-- start --

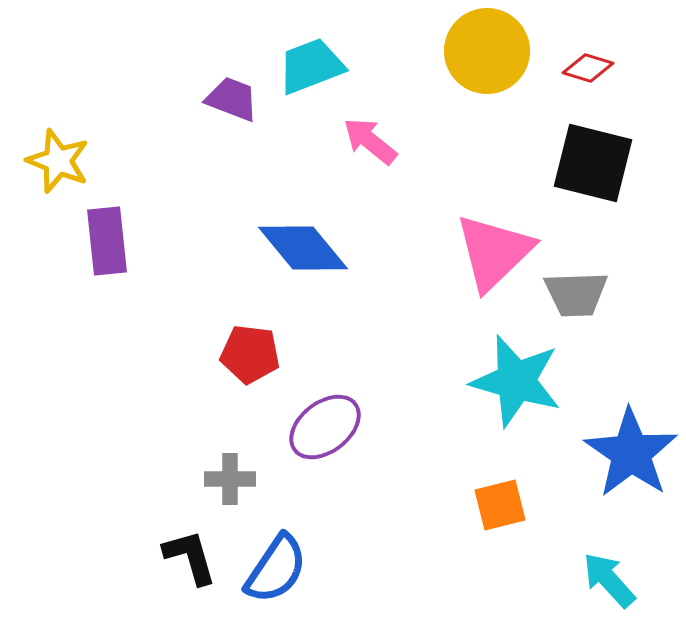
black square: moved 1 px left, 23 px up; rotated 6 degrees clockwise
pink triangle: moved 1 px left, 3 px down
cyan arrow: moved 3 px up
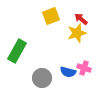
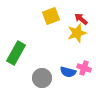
green rectangle: moved 1 px left, 2 px down
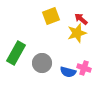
gray circle: moved 15 px up
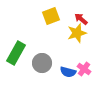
pink cross: moved 1 px down; rotated 16 degrees clockwise
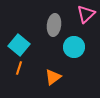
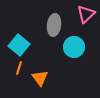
orange triangle: moved 13 px left, 1 px down; rotated 30 degrees counterclockwise
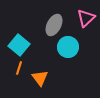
pink triangle: moved 4 px down
gray ellipse: rotated 20 degrees clockwise
cyan circle: moved 6 px left
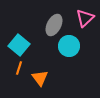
pink triangle: moved 1 px left
cyan circle: moved 1 px right, 1 px up
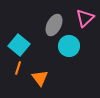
orange line: moved 1 px left
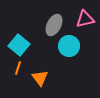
pink triangle: moved 1 px down; rotated 30 degrees clockwise
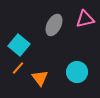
cyan circle: moved 8 px right, 26 px down
orange line: rotated 24 degrees clockwise
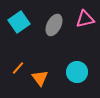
cyan square: moved 23 px up; rotated 15 degrees clockwise
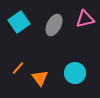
cyan circle: moved 2 px left, 1 px down
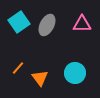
pink triangle: moved 3 px left, 5 px down; rotated 12 degrees clockwise
gray ellipse: moved 7 px left
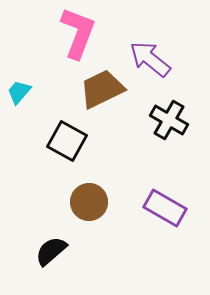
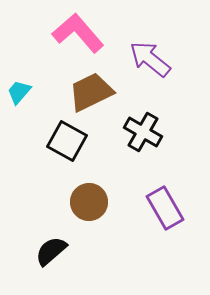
pink L-shape: rotated 62 degrees counterclockwise
brown trapezoid: moved 11 px left, 3 px down
black cross: moved 26 px left, 12 px down
purple rectangle: rotated 30 degrees clockwise
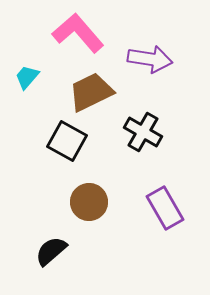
purple arrow: rotated 150 degrees clockwise
cyan trapezoid: moved 8 px right, 15 px up
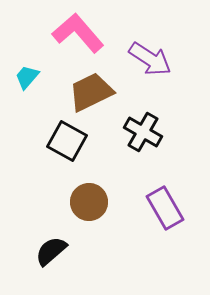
purple arrow: rotated 24 degrees clockwise
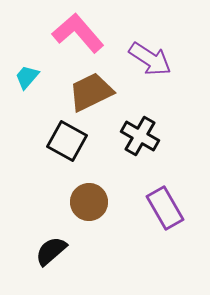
black cross: moved 3 px left, 4 px down
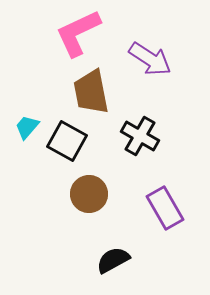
pink L-shape: rotated 74 degrees counterclockwise
cyan trapezoid: moved 50 px down
brown trapezoid: rotated 75 degrees counterclockwise
brown circle: moved 8 px up
black semicircle: moved 62 px right, 9 px down; rotated 12 degrees clockwise
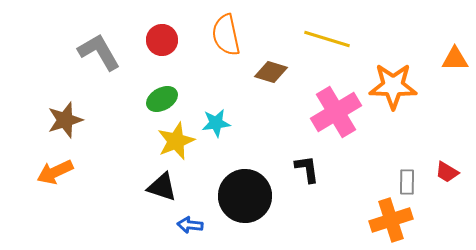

-- end --

» Exercise
Repeat all of the material above word for word, but leave the pictures out of your answer.

» Result of this task
black square: moved 1 px left, 23 px up; rotated 6 degrees clockwise
pink triangle: moved 1 px left, 3 px down
cyan arrow: moved 3 px up
green rectangle: moved 1 px left, 2 px down
gray circle: moved 15 px up
pink cross: moved 1 px down; rotated 16 degrees clockwise
orange triangle: moved 13 px left, 1 px down; rotated 30 degrees counterclockwise
pink triangle: moved 4 px down
gray ellipse: rotated 20 degrees clockwise
cyan circle: moved 6 px left
pink triangle: moved 1 px left
cyan circle: moved 1 px right, 1 px up
orange line: moved 1 px left
pink triangle: moved 1 px down; rotated 30 degrees clockwise
cyan circle: moved 8 px right, 26 px down
orange line: rotated 24 degrees clockwise
cyan square: moved 23 px up; rotated 15 degrees clockwise
cyan circle: moved 2 px left, 1 px down
pink triangle: moved 3 px left, 5 px down; rotated 12 degrees clockwise
gray ellipse: moved 7 px left
pink L-shape: rotated 62 degrees counterclockwise
brown trapezoid: moved 11 px left, 3 px down
black cross: moved 26 px left, 12 px down
purple rectangle: rotated 30 degrees clockwise
purple arrow: rotated 150 degrees clockwise
cyan trapezoid: moved 8 px right, 15 px up
purple arrow: rotated 24 degrees clockwise
black cross: moved 3 px left, 4 px down
pink L-shape: rotated 74 degrees counterclockwise
cyan trapezoid: moved 50 px down
brown trapezoid: rotated 75 degrees counterclockwise
brown circle: moved 8 px up
black semicircle: moved 62 px right, 9 px down; rotated 12 degrees clockwise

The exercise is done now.